_DATA FOR REVIEW_
__________________________________________________

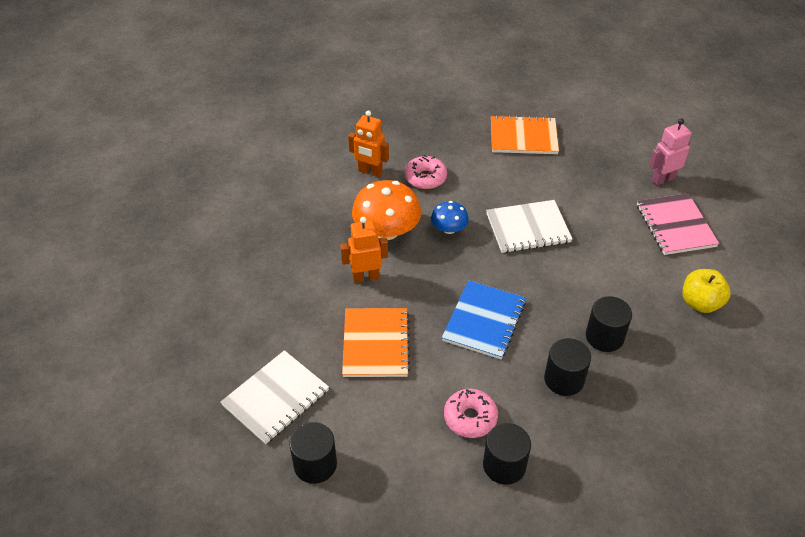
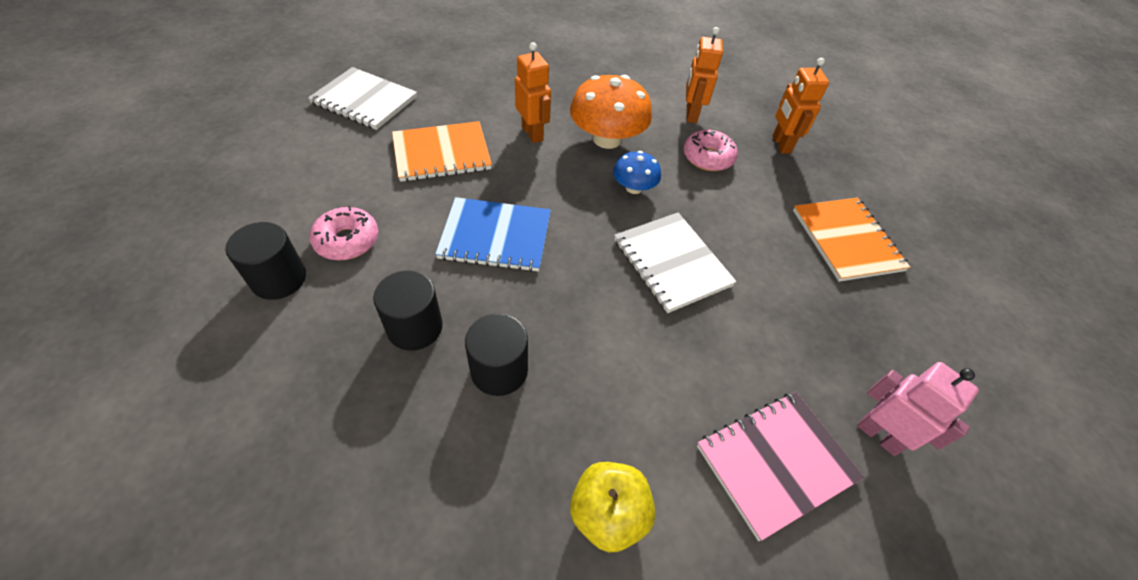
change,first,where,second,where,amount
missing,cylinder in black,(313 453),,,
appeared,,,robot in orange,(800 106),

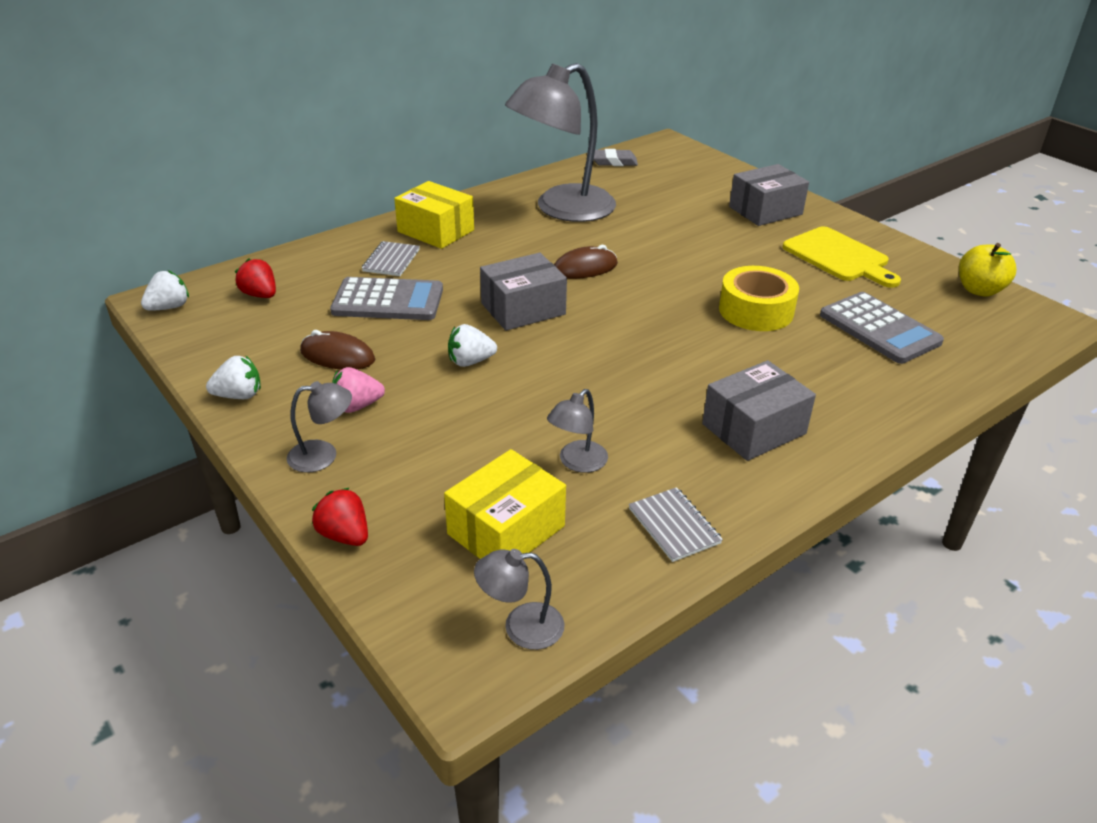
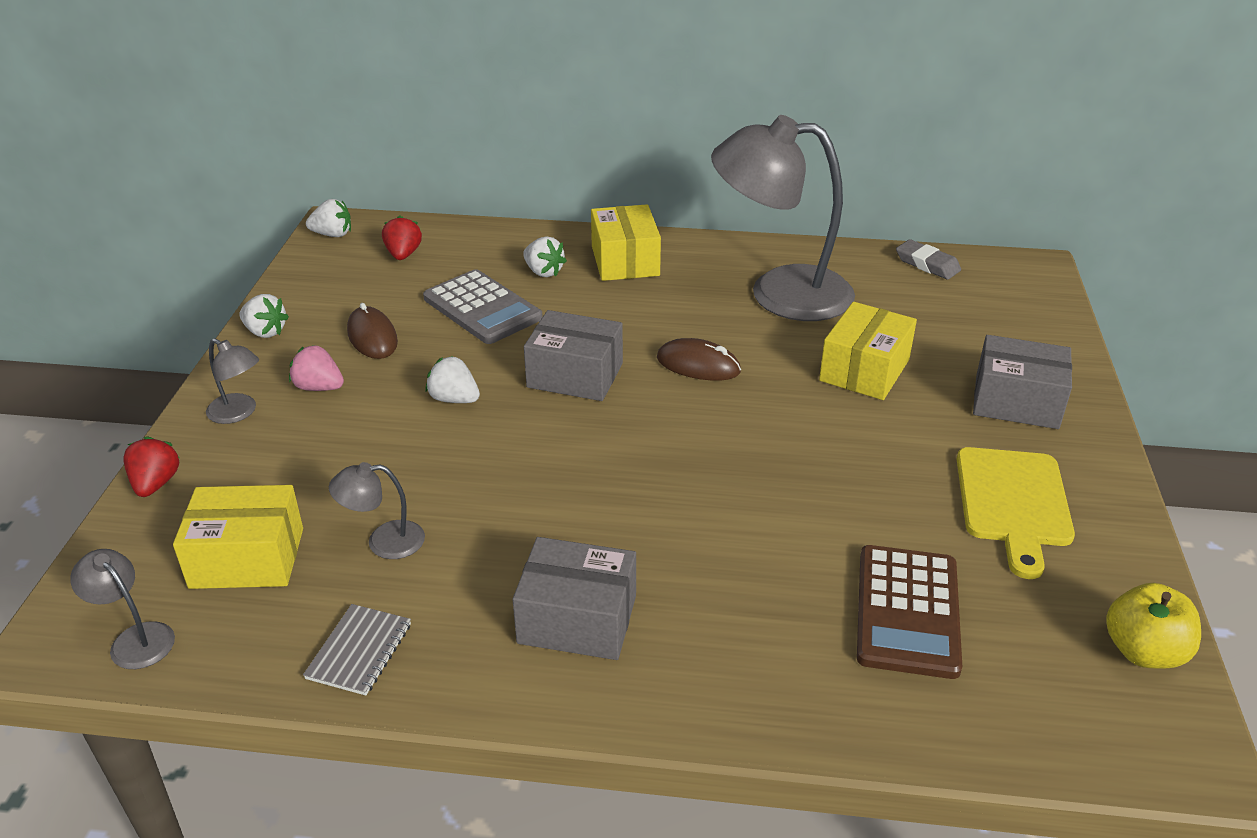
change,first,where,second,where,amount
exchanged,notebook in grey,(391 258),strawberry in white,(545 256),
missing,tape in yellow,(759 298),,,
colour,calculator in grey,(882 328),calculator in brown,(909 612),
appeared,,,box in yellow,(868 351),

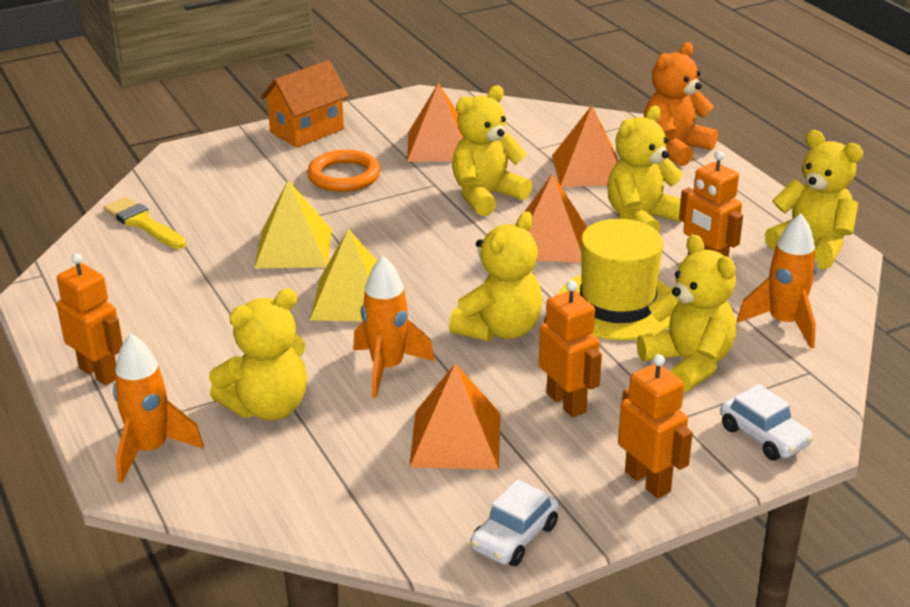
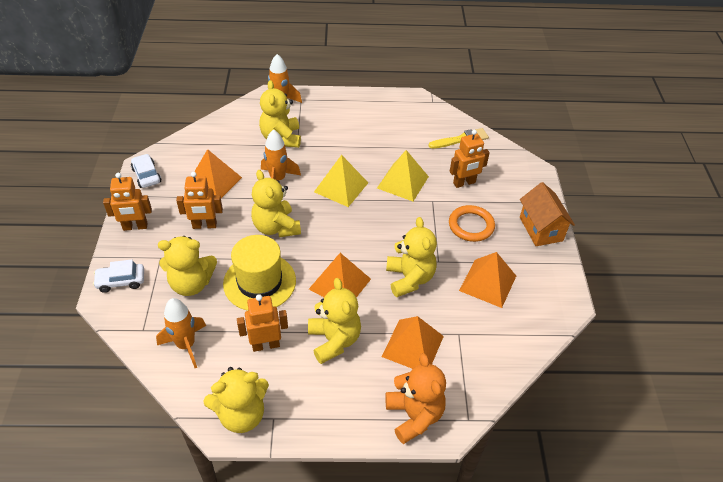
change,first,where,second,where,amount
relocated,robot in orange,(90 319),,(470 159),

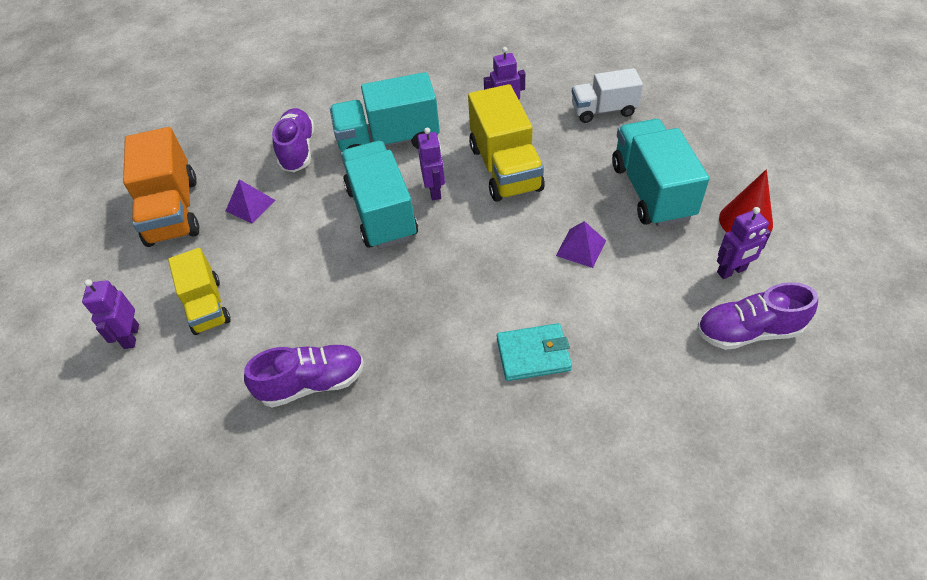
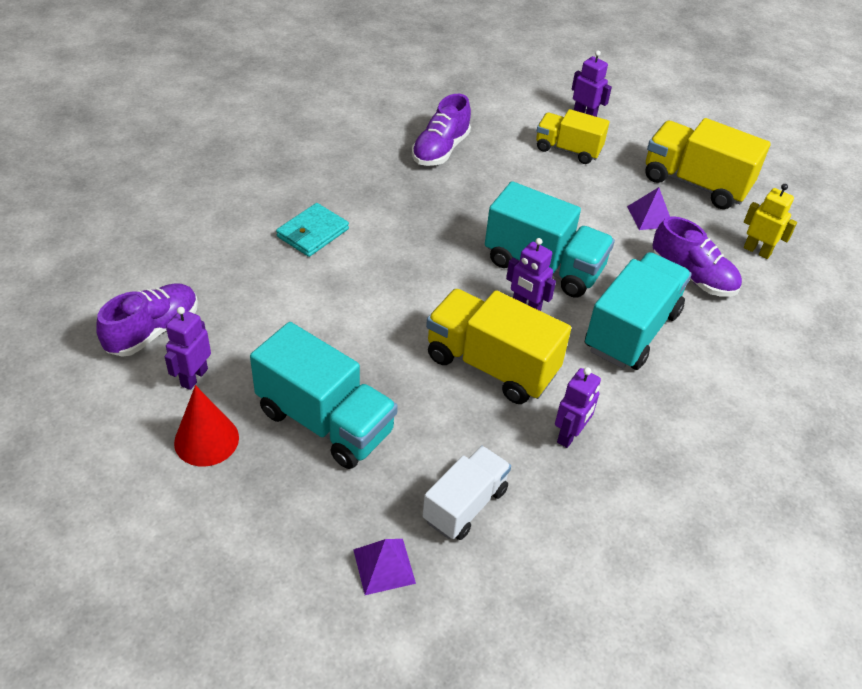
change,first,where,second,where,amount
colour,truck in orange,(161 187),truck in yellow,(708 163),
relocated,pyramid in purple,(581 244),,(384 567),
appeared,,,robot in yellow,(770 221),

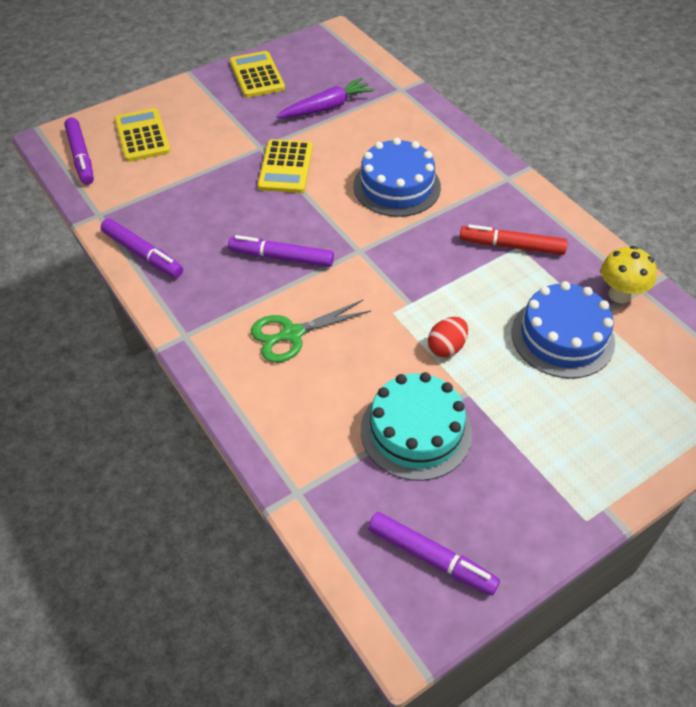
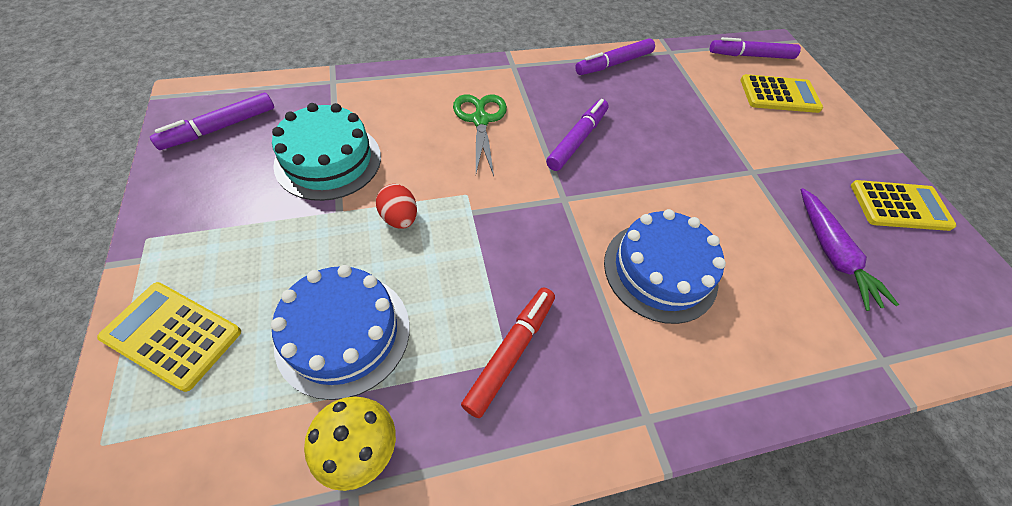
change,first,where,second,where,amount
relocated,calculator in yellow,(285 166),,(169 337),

__________________________________________________

_WORK REQUEST_
Exclude the pictures and reproduce every entry exactly.

_YOUR SOLUTION_
change,first,where,second,where,amount
missing,cylinder in black,(313 453),,,
appeared,,,robot in orange,(800 106),

change,first,where,second,where,amount
exchanged,notebook in grey,(391 258),strawberry in white,(545 256),
missing,tape in yellow,(759 298),,,
colour,calculator in grey,(882 328),calculator in brown,(909 612),
appeared,,,box in yellow,(868 351),

change,first,where,second,where,amount
relocated,robot in orange,(90 319),,(470 159),

change,first,where,second,where,amount
colour,truck in orange,(161 187),truck in yellow,(708 163),
relocated,pyramid in purple,(581 244),,(384 567),
appeared,,,robot in yellow,(770 221),

change,first,where,second,where,amount
relocated,calculator in yellow,(285 166),,(169 337),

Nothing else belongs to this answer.